● **ASSIGNED TASK**
What you return must be exactly the lines from the beginning of the material through the line containing "C2: 100nF (+12V, AGND) -> 100nF (+12V, U2/CS)", both included, and no pictures.
Content starts
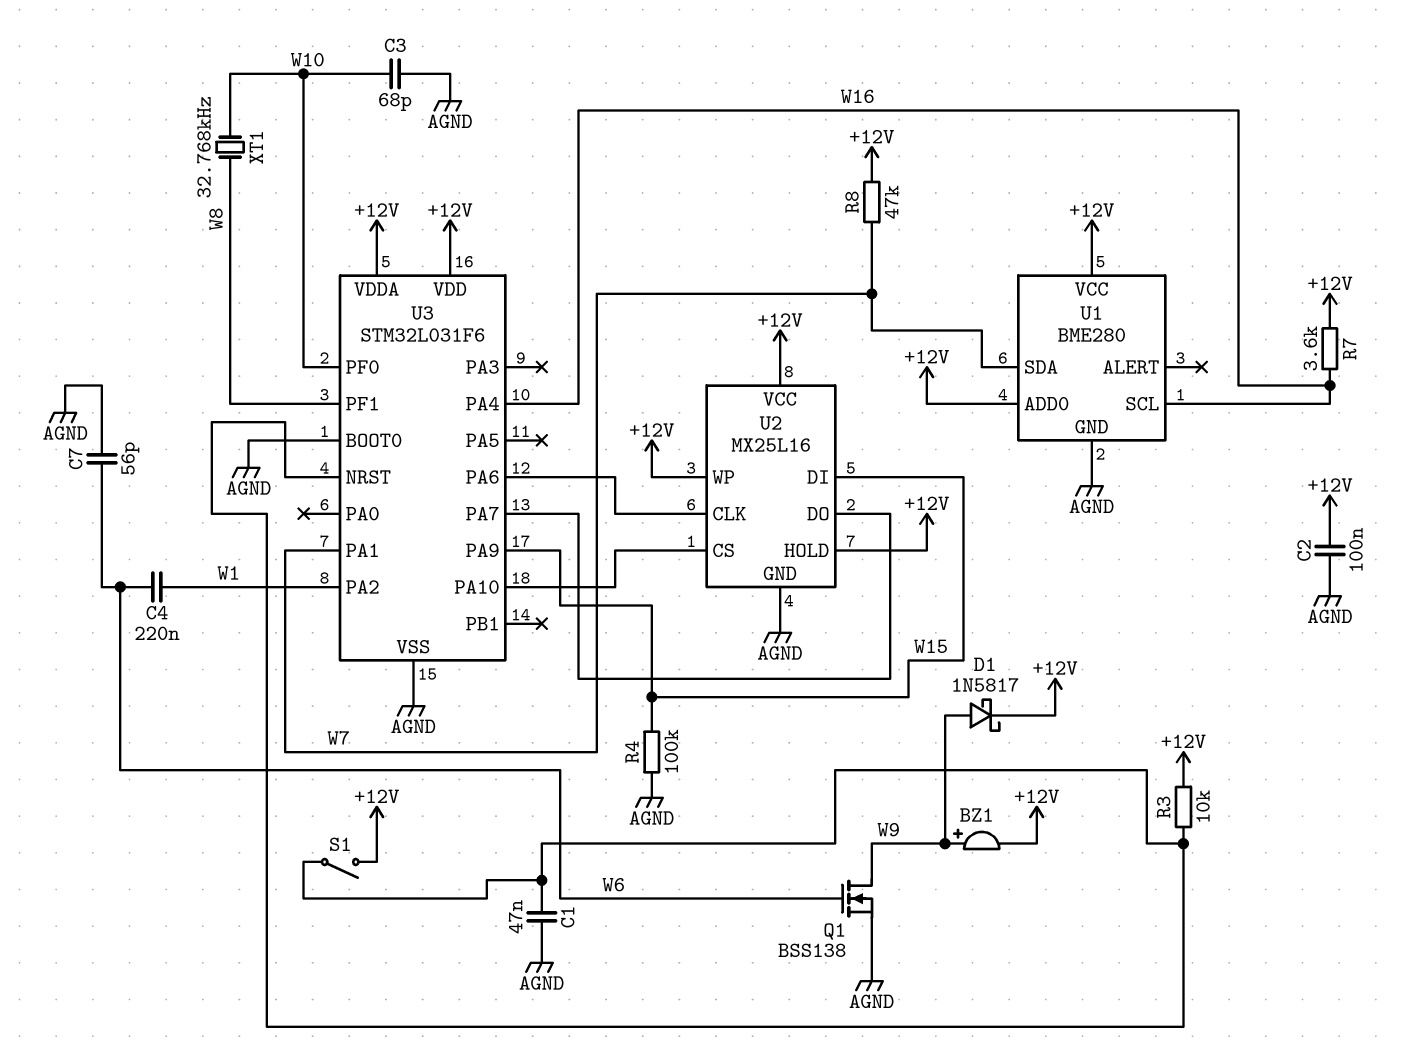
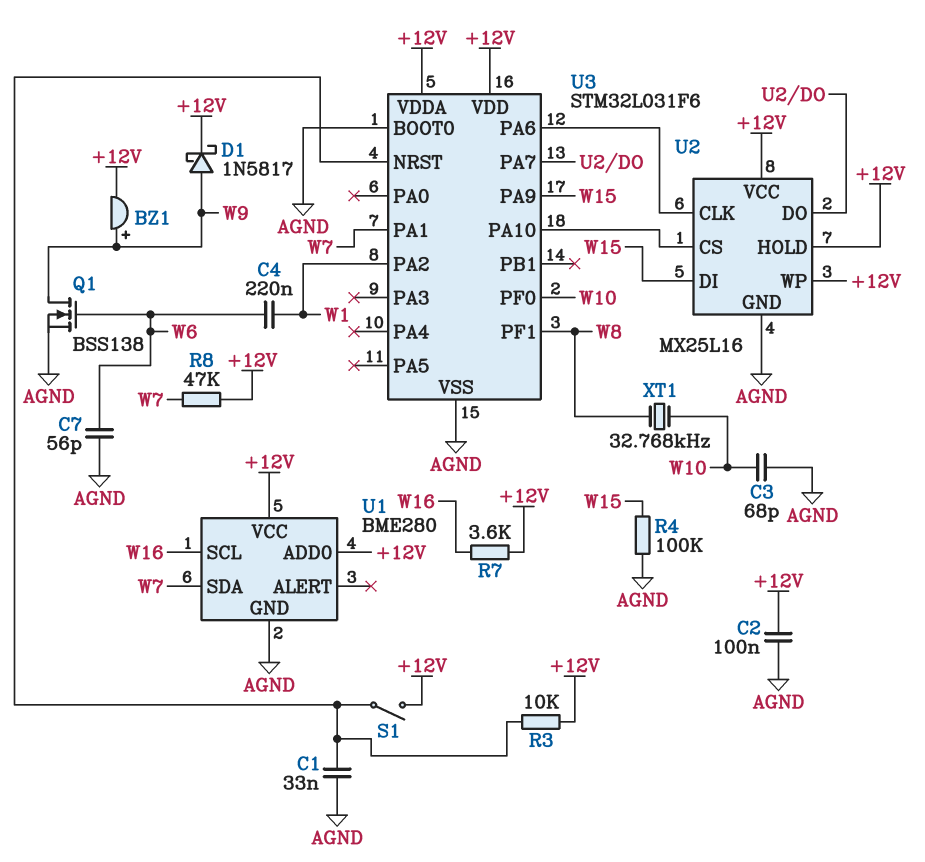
C1: 47nF (AGND, U3/NRST) -> 33nF (AGND, U3/NRST)
U3 pin PA4: W16 -> none

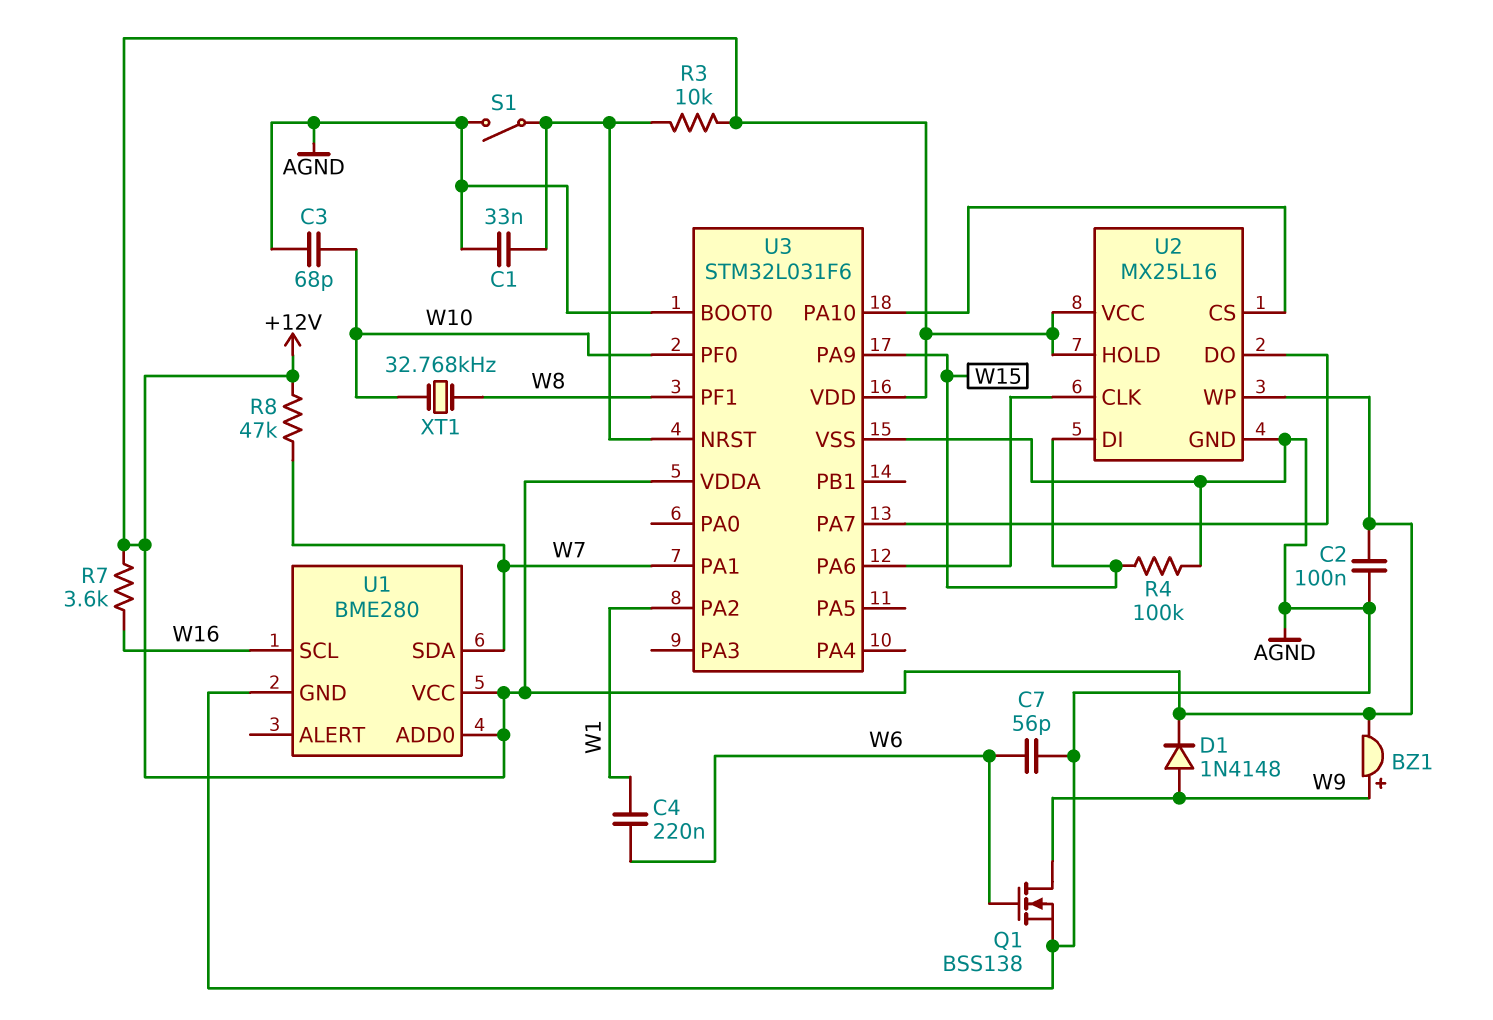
D1: schottky 1N5817 (A W9, K +12V) -> diode 1N4148 (A W9, K +12V)
S1: switch (+12V, U3/NRST) -> switch (AGND, U3/NRST)

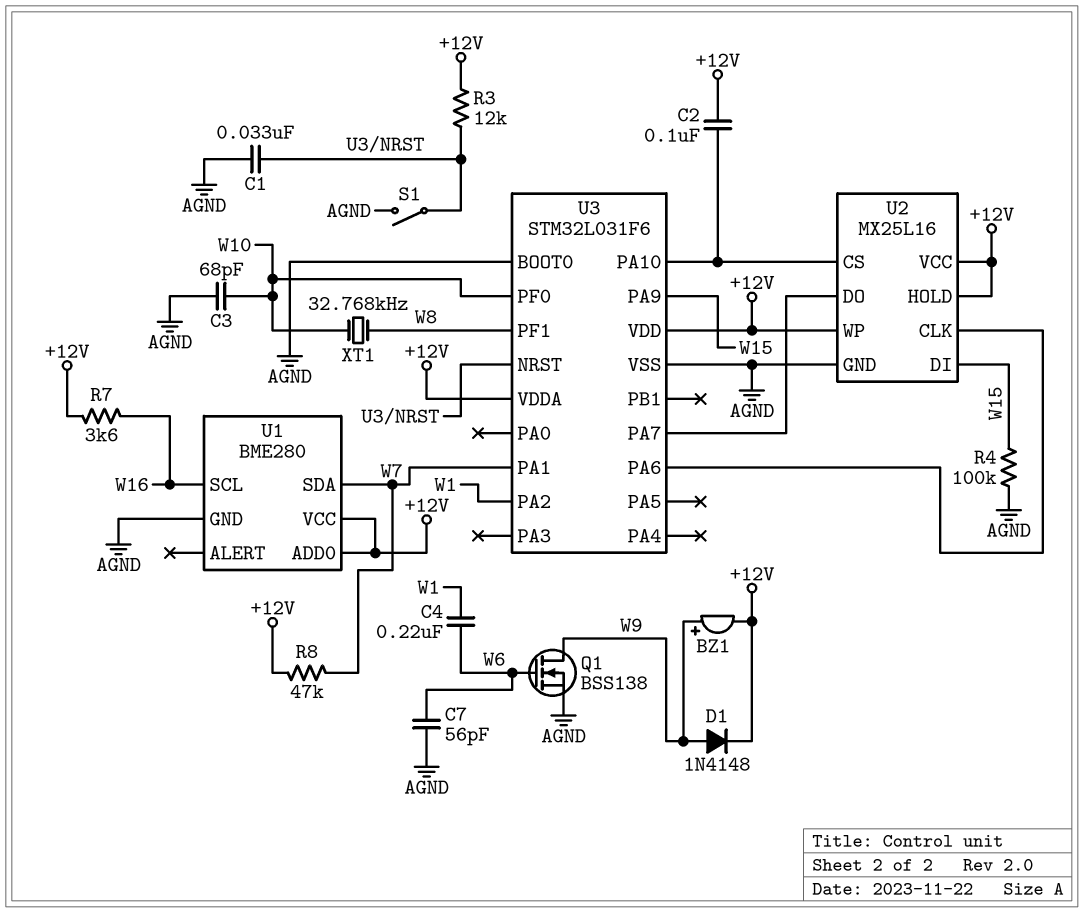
C2: 100nF (+12V, AGND) -> 100nF (+12V, U2/CS)
R3: 10k (+12V, U3/NRST) -> 12k (+12V, U3/NRST)

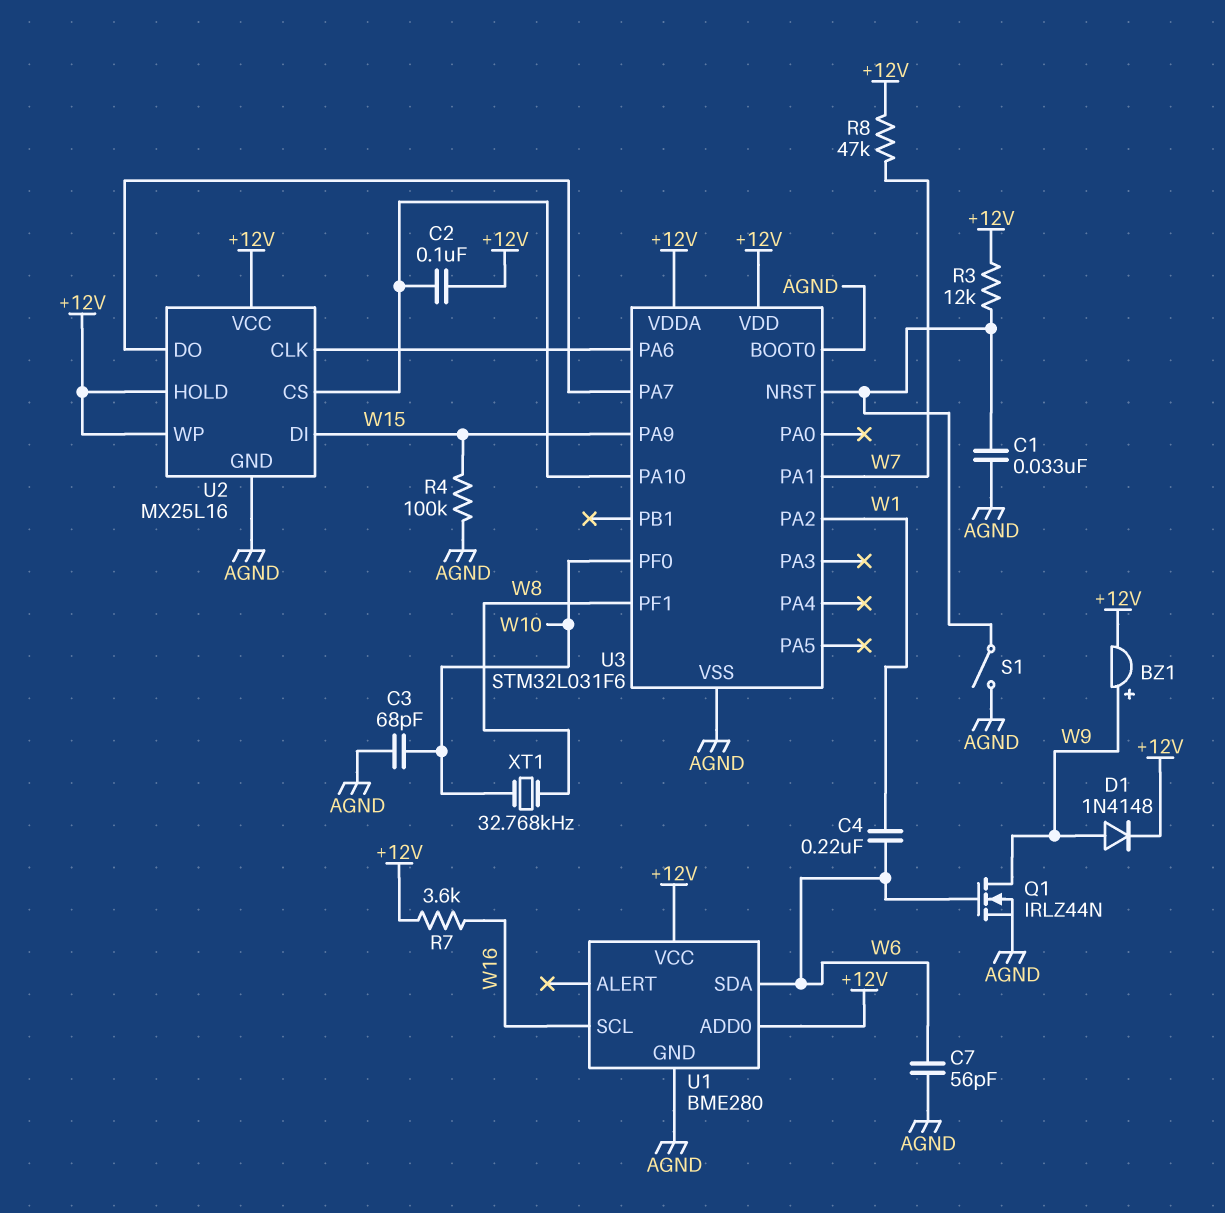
Q1: NMOS BSS138 (G W6, D W9, S AGND) -> NMOS IRLZ44N (G W6, D W9, S AGND)
U1 pin SDA: W7 -> W6

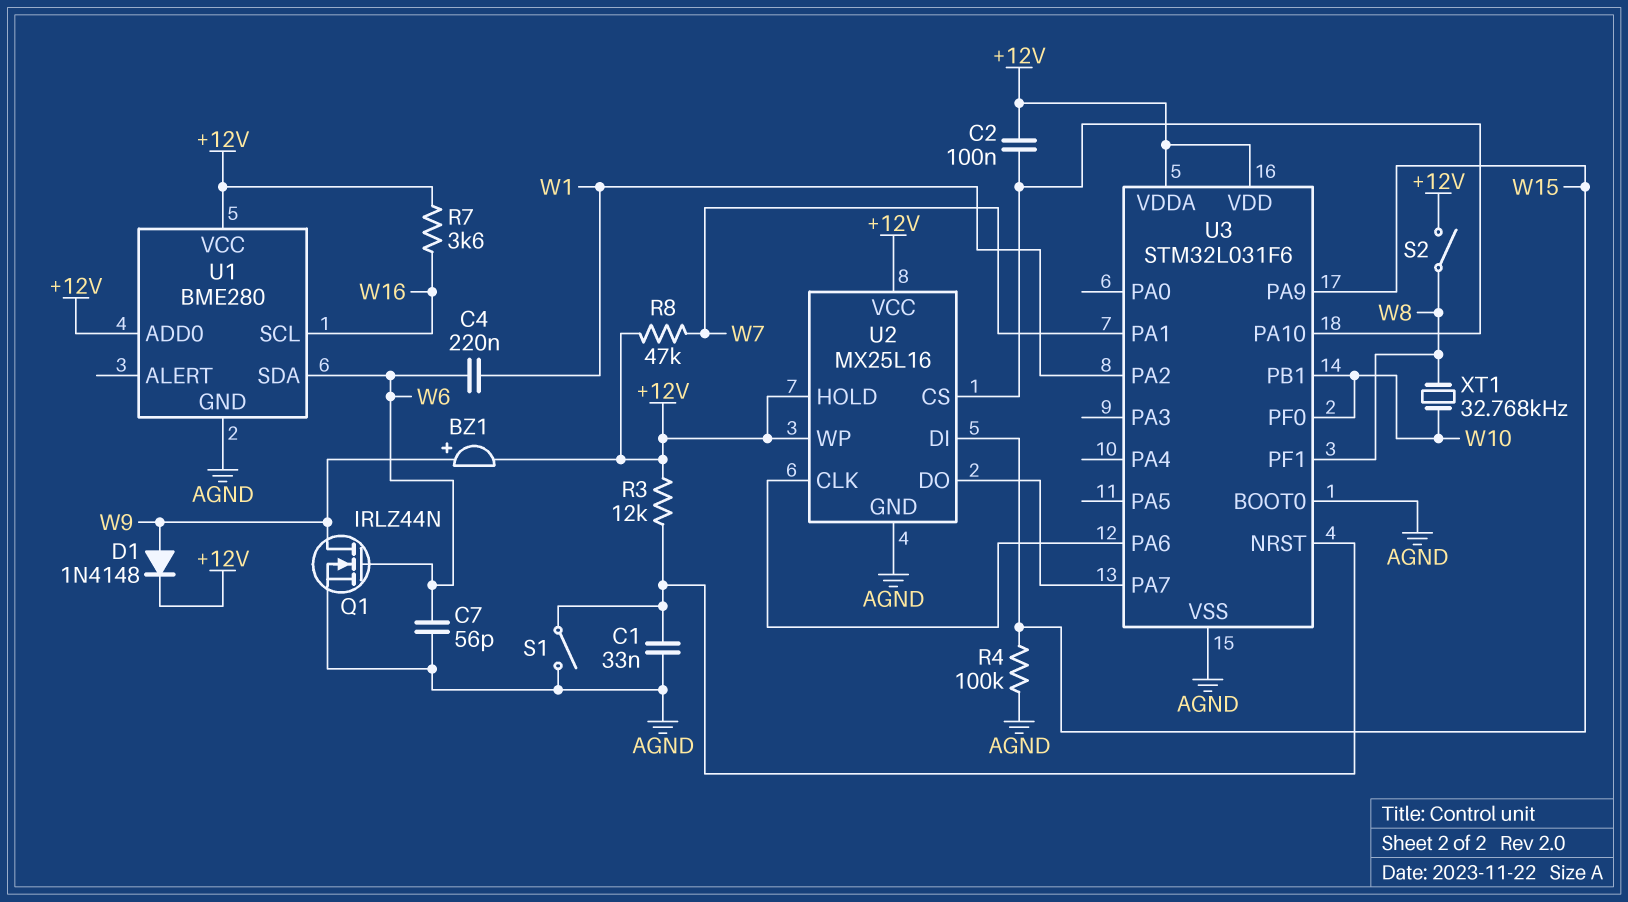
C3: 68pF (AGND, W10) -> none
S2: none -> switch (+12V, W8)
U3 pin PB1: none -> W10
Content ends
● **EXERCISE RESULT**
C1: 47nF (AGND, U3/NRST) -> 33nF (AGND, U3/NRST)
U3 pin PA4: W16 -> none

D1: schottky 1N5817 (A W9, K +12V) -> diode 1N4148 (A W9, K +12V)
S1: switch (+12V, U3/NRST) -> switch (AGND, U3/NRST)

C2: 100nF (+12V, AGND) -> 100nF (+12V, U2/CS)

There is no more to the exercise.